- Task to complete:
Change every "silver metallic ladder" in the material below to "aluminum stepladder", and write out all of the lines again with nothing else altered.

[Records]
+--
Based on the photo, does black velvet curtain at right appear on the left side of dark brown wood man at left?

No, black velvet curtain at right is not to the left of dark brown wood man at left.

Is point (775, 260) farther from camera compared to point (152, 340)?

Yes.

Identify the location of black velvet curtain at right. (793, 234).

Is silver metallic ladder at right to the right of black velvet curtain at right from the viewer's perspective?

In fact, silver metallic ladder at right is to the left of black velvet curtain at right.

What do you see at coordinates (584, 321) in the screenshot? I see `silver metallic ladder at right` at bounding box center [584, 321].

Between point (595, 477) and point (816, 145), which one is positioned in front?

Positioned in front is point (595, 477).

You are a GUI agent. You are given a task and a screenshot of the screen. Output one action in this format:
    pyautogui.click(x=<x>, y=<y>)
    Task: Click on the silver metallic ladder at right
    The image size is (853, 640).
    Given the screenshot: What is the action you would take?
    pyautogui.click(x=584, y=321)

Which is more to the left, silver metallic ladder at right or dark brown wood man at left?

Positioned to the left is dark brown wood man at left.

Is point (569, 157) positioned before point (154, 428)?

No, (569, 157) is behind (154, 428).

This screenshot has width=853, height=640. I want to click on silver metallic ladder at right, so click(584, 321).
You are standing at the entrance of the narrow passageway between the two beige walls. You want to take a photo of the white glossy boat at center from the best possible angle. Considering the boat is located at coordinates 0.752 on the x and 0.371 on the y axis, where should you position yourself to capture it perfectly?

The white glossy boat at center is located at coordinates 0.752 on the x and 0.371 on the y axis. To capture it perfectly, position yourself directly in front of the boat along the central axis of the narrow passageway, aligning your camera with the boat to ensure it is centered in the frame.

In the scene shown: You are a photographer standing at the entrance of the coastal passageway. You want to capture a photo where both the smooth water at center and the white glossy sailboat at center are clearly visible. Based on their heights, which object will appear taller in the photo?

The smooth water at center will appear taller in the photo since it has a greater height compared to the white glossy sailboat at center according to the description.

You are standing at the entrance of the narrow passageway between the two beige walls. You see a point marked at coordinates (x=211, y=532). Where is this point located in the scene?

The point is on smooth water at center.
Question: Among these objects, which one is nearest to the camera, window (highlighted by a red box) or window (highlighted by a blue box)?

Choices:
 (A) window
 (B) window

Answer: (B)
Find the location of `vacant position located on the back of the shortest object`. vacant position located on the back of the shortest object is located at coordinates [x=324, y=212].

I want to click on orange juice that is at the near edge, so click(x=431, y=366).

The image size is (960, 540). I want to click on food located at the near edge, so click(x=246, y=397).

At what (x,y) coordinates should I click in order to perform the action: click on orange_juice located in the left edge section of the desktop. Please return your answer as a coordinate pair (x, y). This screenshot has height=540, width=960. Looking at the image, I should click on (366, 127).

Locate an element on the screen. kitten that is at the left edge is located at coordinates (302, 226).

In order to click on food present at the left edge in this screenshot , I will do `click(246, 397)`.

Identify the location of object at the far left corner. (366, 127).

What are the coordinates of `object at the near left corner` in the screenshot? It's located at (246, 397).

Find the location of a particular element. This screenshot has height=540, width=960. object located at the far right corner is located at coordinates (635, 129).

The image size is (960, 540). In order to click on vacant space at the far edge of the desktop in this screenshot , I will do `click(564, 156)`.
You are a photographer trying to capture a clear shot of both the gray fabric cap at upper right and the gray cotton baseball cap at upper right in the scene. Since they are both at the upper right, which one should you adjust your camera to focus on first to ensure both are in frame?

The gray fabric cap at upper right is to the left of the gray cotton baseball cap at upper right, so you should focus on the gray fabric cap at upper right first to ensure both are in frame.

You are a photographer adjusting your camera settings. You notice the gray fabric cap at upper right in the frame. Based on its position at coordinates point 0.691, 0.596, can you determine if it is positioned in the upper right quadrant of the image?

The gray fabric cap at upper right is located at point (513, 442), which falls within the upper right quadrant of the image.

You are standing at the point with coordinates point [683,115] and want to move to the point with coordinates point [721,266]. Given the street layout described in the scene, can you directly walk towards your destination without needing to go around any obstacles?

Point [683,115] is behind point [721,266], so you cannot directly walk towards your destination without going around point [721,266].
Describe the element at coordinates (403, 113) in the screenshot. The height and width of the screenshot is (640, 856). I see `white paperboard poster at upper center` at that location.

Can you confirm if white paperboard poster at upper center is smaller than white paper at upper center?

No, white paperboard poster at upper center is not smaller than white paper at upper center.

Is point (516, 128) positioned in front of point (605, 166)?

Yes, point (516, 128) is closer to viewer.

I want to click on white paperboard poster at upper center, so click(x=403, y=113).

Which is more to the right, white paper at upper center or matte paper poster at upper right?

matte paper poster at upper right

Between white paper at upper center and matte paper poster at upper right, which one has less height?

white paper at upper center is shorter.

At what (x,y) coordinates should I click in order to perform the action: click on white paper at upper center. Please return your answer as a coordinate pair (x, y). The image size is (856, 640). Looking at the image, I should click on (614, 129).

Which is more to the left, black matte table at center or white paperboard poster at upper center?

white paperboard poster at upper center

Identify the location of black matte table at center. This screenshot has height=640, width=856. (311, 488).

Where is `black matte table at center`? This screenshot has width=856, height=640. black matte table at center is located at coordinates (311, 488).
+--
- Task solution:
Based on the photo, does black velvet curtain at right appear on the left side of dark brown wood man at left?

No, black velvet curtain at right is not to the left of dark brown wood man at left.

Is point (775, 260) farther from camera compared to point (152, 340)?

Yes.

Identify the location of black velvet curtain at right. (793, 234).

Is aluminum stepladder at right to the right of black velvet curtain at right from the viewer's perspective?

In fact, aluminum stepladder at right is to the left of black velvet curtain at right.

What do you see at coordinates (584, 321) in the screenshot? I see `aluminum stepladder at right` at bounding box center [584, 321].

Between point (595, 477) and point (816, 145), which one is positioned in front?

Positioned in front is point (595, 477).

You are a GUI agent. You are given a task and a screenshot of the screen. Output one action in this format:
    pyautogui.click(x=<x>, y=<y>)
    Task: Click on the aluminum stepladder at right
    The image size is (853, 640).
    Given the screenshot: What is the action you would take?
    pyautogui.click(x=584, y=321)

Which is more to the left, aluminum stepladder at right or dark brown wood man at left?

Positioned to the left is dark brown wood man at left.

Is point (569, 157) positioned before point (154, 428)?

No, (569, 157) is behind (154, 428).

This screenshot has width=853, height=640. I want to click on aluminum stepladder at right, so click(584, 321).
You are standing at the entrance of the narrow passageway between the two beige walls. You want to take a photo of the white glossy boat at center from the best possible angle. Considering the boat is located at coordinates 0.752 on the x and 0.371 on the y axis, where should you position yourself to capture it perfectly?

The white glossy boat at center is located at coordinates 0.752 on the x and 0.371 on the y axis. To capture it perfectly, position yourself directly in front of the boat along the central axis of the narrow passageway, aligning your camera with the boat to ensure it is centered in the frame.

In the scene shown: You are a photographer standing at the entrance of the coastal passageway. You want to capture a photo where both the smooth water at center and the white glossy sailboat at center are clearly visible. Based on their heights, which object will appear taller in the photo?

The smooth water at center will appear taller in the photo since it has a greater height compared to the white glossy sailboat at center according to the description.

You are standing at the entrance of the narrow passageway between the two beige walls. You see a point marked at coordinates (x=211, y=532). Where is this point located in the scene?

The point is on smooth water at center.
Question: Among these objects, which one is nearest to the camera, window (highlighted by a red box) or window (highlighted by a blue box)?

Choices:
 (A) window
 (B) window

Answer: (B)
Find the location of `vacant position located on the back of the shortest object`. vacant position located on the back of the shortest object is located at coordinates [x=324, y=212].

I want to click on orange juice that is at the near edge, so click(x=431, y=366).

The image size is (960, 540). I want to click on food located at the near edge, so click(x=246, y=397).

At what (x,y) coordinates should I click in order to perform the action: click on orange_juice located in the left edge section of the desktop. Please return your answer as a coordinate pair (x, y). This screenshot has height=540, width=960. Looking at the image, I should click on (366, 127).

Locate an element on the screen. kitten that is at the left edge is located at coordinates (302, 226).

In order to click on food present at the left edge in this screenshot , I will do `click(246, 397)`.

Identify the location of object at the far left corner. (366, 127).

What are the coordinates of `object at the near left corner` in the screenshot? It's located at (246, 397).

Find the location of a particular element. This screenshot has height=540, width=960. object located at the far right corner is located at coordinates (635, 129).

The image size is (960, 540). In order to click on vacant space at the far edge of the desktop in this screenshot , I will do `click(564, 156)`.
You are a photographer trying to capture a clear shot of both the gray fabric cap at upper right and the gray cotton baseball cap at upper right in the scene. Since they are both at the upper right, which one should you adjust your camera to focus on first to ensure both are in frame?

The gray fabric cap at upper right is to the left of the gray cotton baseball cap at upper right, so you should focus on the gray fabric cap at upper right first to ensure both are in frame.

You are a photographer adjusting your camera settings. You notice the gray fabric cap at upper right in the frame. Based on its position at coordinates point 0.691, 0.596, can you determine if it is positioned in the upper right quadrant of the image?

The gray fabric cap at upper right is located at point (513, 442), which falls within the upper right quadrant of the image.

You are standing at the point with coordinates point [683,115] and want to move to the point with coordinates point [721,266]. Given the street layout described in the scene, can you directly walk towards your destination without needing to go around any obstacles?

Point [683,115] is behind point [721,266], so you cannot directly walk towards your destination without going around point [721,266].
Describe the element at coordinates (403, 113) in the screenshot. The height and width of the screenshot is (640, 856). I see `white paperboard poster at upper center` at that location.

Can you confirm if white paperboard poster at upper center is smaller than white paper at upper center?

No, white paperboard poster at upper center is not smaller than white paper at upper center.

Is point (516, 128) positioned in front of point (605, 166)?

Yes, point (516, 128) is closer to viewer.

I want to click on white paperboard poster at upper center, so click(x=403, y=113).

Which is more to the right, white paper at upper center or matte paper poster at upper right?

matte paper poster at upper right

Between white paper at upper center and matte paper poster at upper right, which one has less height?

white paper at upper center is shorter.

At what (x,y) coordinates should I click in order to perform the action: click on white paper at upper center. Please return your answer as a coordinate pair (x, y). The image size is (856, 640). Looking at the image, I should click on (614, 129).

Which is more to the left, black matte table at center or white paperboard poster at upper center?

white paperboard poster at upper center

Identify the location of black matte table at center. This screenshot has height=640, width=856. (311, 488).

Where is `black matte table at center`? This screenshot has width=856, height=640. black matte table at center is located at coordinates (311, 488).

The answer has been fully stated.